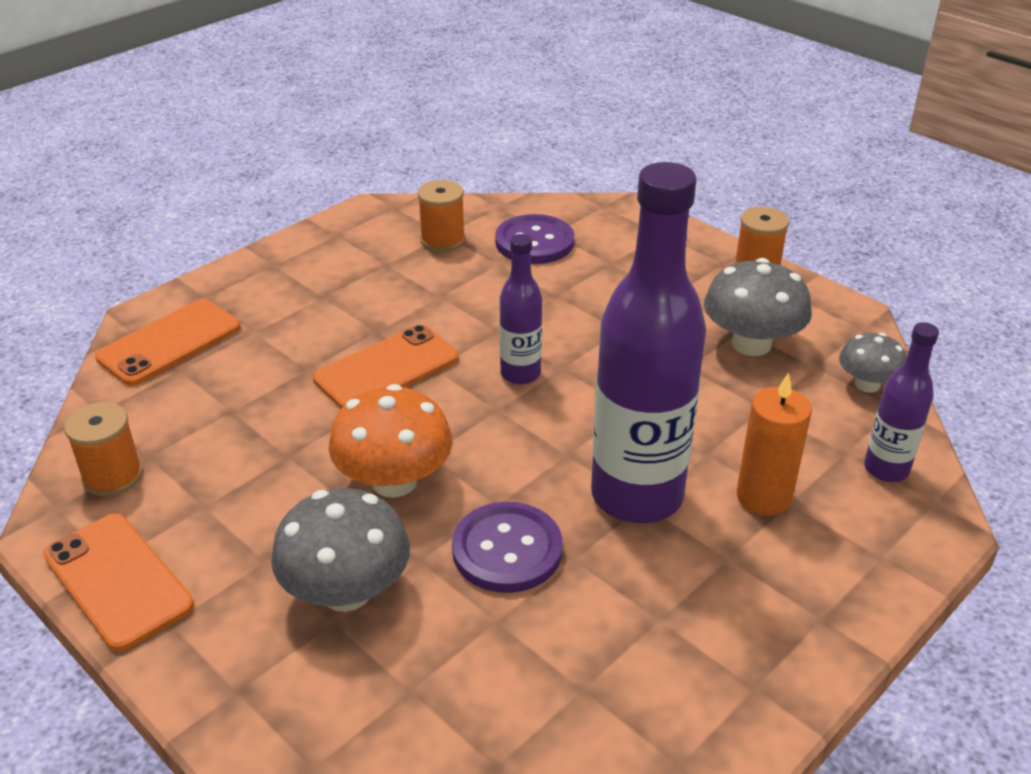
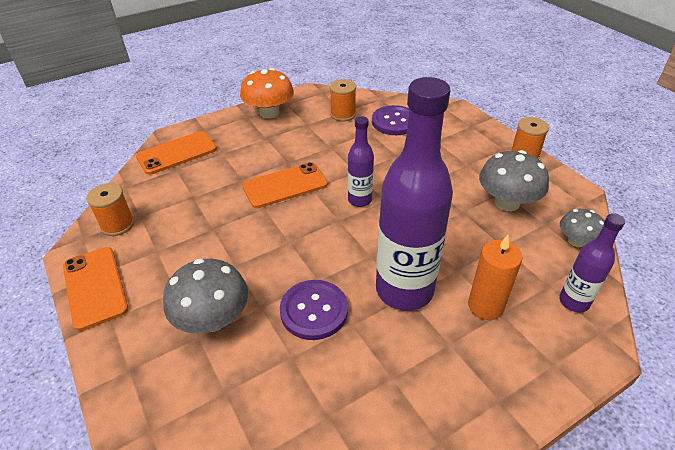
camera: 15 degrees right, 5 degrees up
(394, 481) = (264, 254): orange mushroom -> orange mushroom (269, 113)

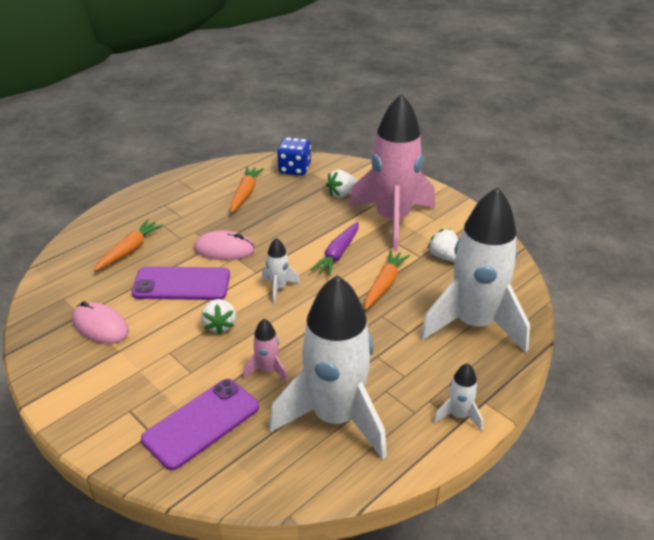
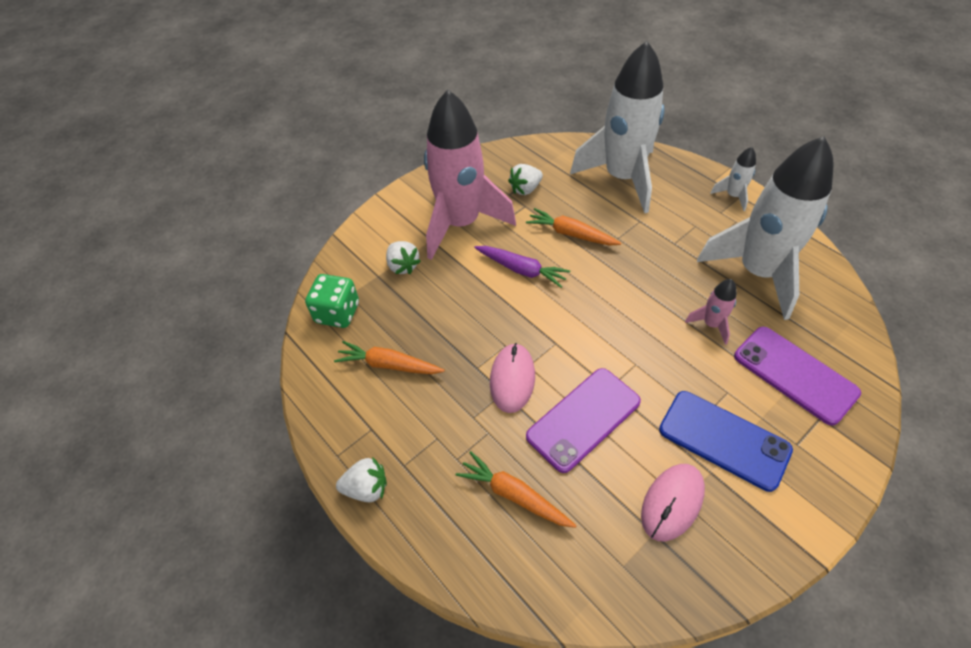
camera: 85 degrees left, 15 degrees up
(145, 362) = (724, 439): none -> blue phone
(181, 284) = (583, 419): purple phone -> purple phone turned 45 degrees clockwise
(220, 325) = (651, 371): white strawberry -> white strawberry (366, 488)
(278, 288) = (583, 320): white rocket -> none
(294, 169) = (337, 313): blue dice -> green dice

-- Requirement --
Give the listing again word for word, but drop every picture.

-- Response to this task --
camera: 15 degrees right, 5 degrees up
(394, 481) = (264, 254): orange mushroom -> orange mushroom (269, 113)

camera: 85 degrees left, 15 degrees up
(145, 362) = (724, 439): none -> blue phone
(181, 284) = (583, 419): purple phone -> purple phone turned 45 degrees clockwise
(220, 325) = (651, 371): white strawberry -> white strawberry (366, 488)
(278, 288) = (583, 320): white rocket -> none
(294, 169) = (337, 313): blue dice -> green dice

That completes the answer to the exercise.